# Problem details:
The answer must consist solely of the lines from the one containing "D1: LED (A W15, K" to the end of the entries below, repeated exactly.

# Data:
----------
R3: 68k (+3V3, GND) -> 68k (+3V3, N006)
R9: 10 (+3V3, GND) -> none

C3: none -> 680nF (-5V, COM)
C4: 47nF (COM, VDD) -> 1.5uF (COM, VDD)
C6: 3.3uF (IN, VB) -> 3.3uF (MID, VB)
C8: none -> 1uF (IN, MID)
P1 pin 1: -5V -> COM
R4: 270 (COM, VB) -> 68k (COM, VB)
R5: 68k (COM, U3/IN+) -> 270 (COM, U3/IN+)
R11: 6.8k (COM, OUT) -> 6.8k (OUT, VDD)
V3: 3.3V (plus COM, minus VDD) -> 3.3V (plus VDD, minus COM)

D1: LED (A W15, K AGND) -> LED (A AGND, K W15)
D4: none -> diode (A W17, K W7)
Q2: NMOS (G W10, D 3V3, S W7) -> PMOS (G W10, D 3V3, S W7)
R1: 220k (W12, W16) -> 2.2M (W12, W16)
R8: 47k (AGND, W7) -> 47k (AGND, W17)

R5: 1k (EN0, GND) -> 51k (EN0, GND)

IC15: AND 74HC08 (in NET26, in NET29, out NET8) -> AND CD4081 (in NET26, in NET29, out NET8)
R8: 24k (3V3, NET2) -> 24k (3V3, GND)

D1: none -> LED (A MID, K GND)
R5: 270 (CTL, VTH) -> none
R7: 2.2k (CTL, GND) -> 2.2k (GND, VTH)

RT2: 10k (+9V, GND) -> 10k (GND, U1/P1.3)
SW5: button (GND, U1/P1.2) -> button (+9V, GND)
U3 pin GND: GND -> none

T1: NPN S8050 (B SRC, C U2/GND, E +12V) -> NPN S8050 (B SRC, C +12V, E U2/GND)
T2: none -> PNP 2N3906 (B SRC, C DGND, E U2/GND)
----------
# Answer below:
D1: LED (A W15, K AGND) -> LED (A AGND, K W15)
D4: none -> diode (A W17, K W7)
Q2: NMOS (G W10, D 3V3, S W7) -> PMOS (G W10, D 3V3, S W7)
R1: 220k (W12, W16) -> 2.2M (W12, W16)
R8: 47k (AGND, W7) -> 47k (AGND, W17)

R5: 1k (EN0, GND) -> 51k (EN0, GND)

IC15: AND 74HC08 (in NET26, in NET29, out NET8) -> AND CD4081 (in NET26, in NET29, out NET8)
R8: 24k (3V3, NET2) -> 24k (3V3, GND)

D1: none -> LED (A MID, K GND)
R5: 270 (CTL, VTH) -> none
R7: 2.2k (CTL, GND) -> 2.2k (GND, VTH)

RT2: 10k (+9V, GND) -> 10k (GND, U1/P1.3)
SW5: button (GND, U1/P1.2) -> button (+9V, GND)
U3 pin GND: GND -> none

T1: NPN S8050 (B SRC, C U2/GND, E +12V) -> NPN S8050 (B SRC, C +12V, E U2/GND)
T2: none -> PNP 2N3906 (B SRC, C DGND, E U2/GND)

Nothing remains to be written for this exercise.